-- YOUR GOAL --
From first line to last, print the records exactly, but leave out the pictures.

-- SOURCE DATA --
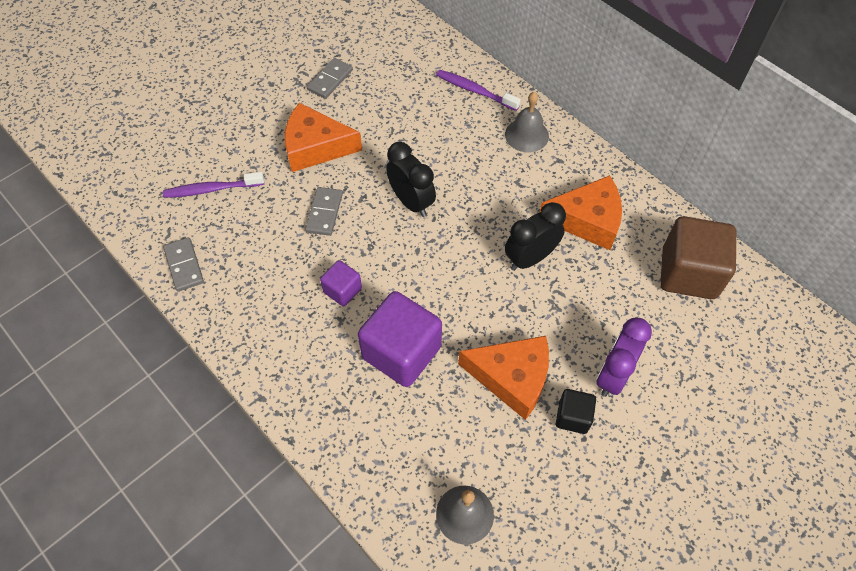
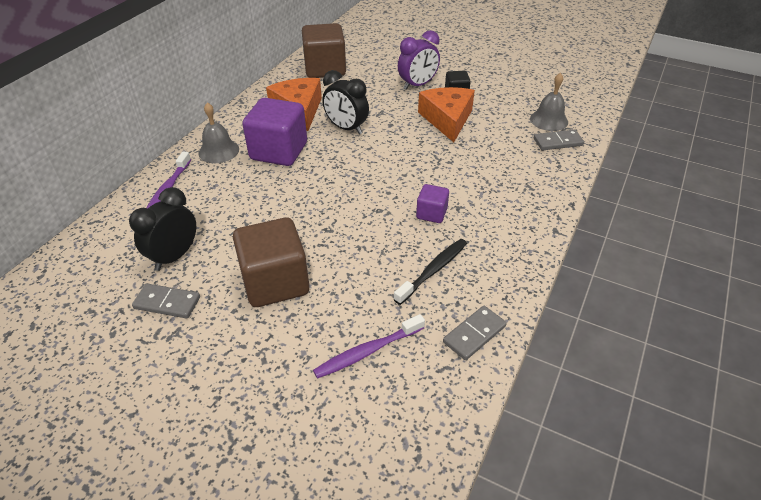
camera: 110 degrees left, 15 degrees down
(212, 189) = (368, 351): purple toothbrush -> purple toothbrush turned 90 degrees clockwise
(267, 262) = (433, 271): none -> black toothbrush
(315, 147) = (275, 282): orange cheese -> brown cube
(324, 213) = (357, 249): grey domino -> grey domino (557, 142)
(401, 352) = (463, 169): purple cube -> purple cube (279, 151)
(411, 202) = (319, 198): black clock -> black clock (174, 256)
(613, 375) = (417, 85): purple clock -> purple clock turned 45 degrees counterclockwise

-- TASK RESPONSE --
camera: 110 degrees left, 15 degrees down
(212, 189) = (368, 351): purple toothbrush -> purple toothbrush turned 90 degrees clockwise
(267, 262) = (433, 271): none -> black toothbrush
(315, 147) = (275, 282): orange cheese -> brown cube
(324, 213) = (357, 249): grey domino -> grey domino (557, 142)
(401, 352) = (463, 169): purple cube -> purple cube (279, 151)
(411, 202) = (319, 198): black clock -> black clock (174, 256)
(613, 375) = (417, 85): purple clock -> purple clock turned 45 degrees counterclockwise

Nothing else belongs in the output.